Assignment |
Because the images are not wanted, restate every line below word for word without them.

Data block |
....

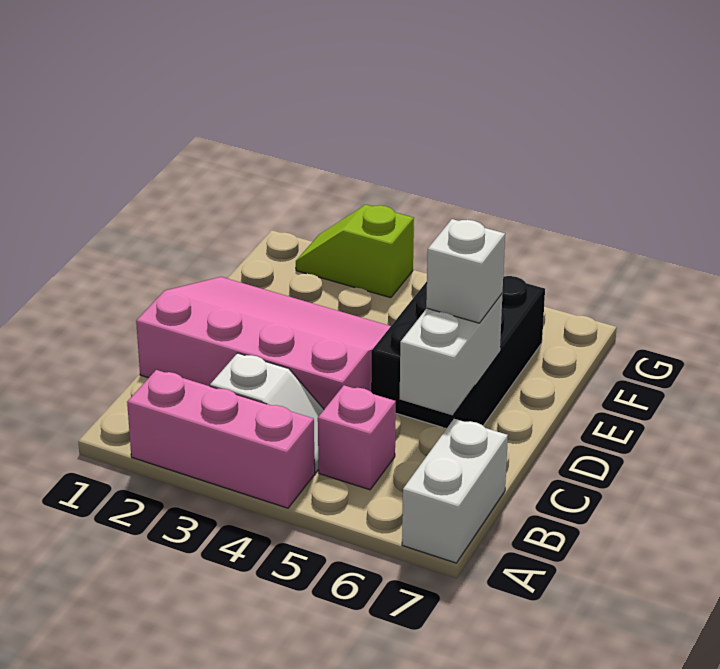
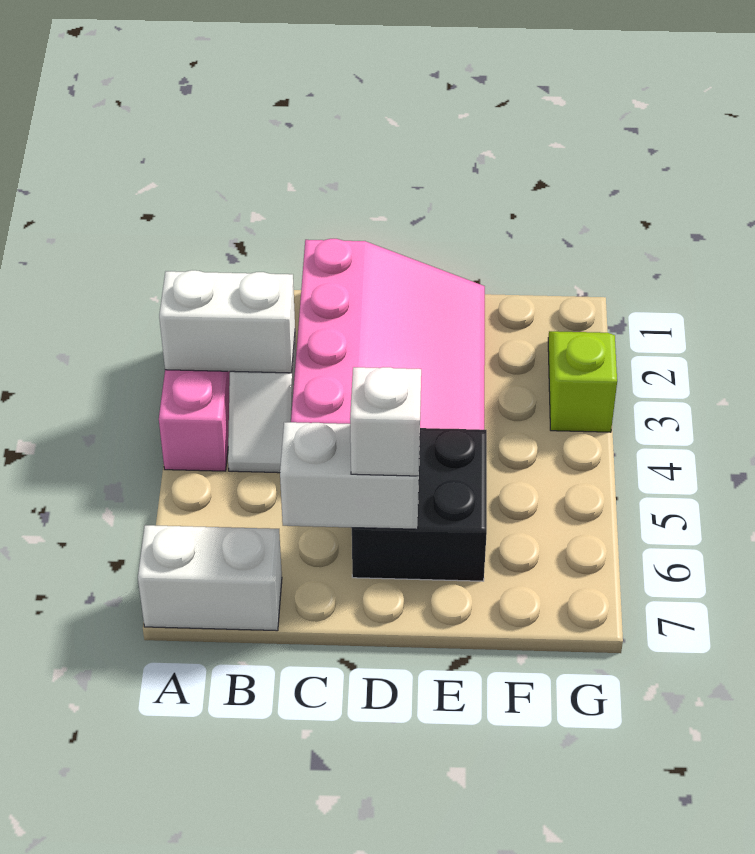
none -> white brick A3:B3 level 2
pink brick B5 level 1 -> none
black brick D5:F6 level 1 -> black brick D5:E6 level 1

....

Written solution |
none -> white brick A3:B3 level 2
pink brick B5 level 1 -> none
black brick D5:F6 level 1 -> black brick D5:E6 level 1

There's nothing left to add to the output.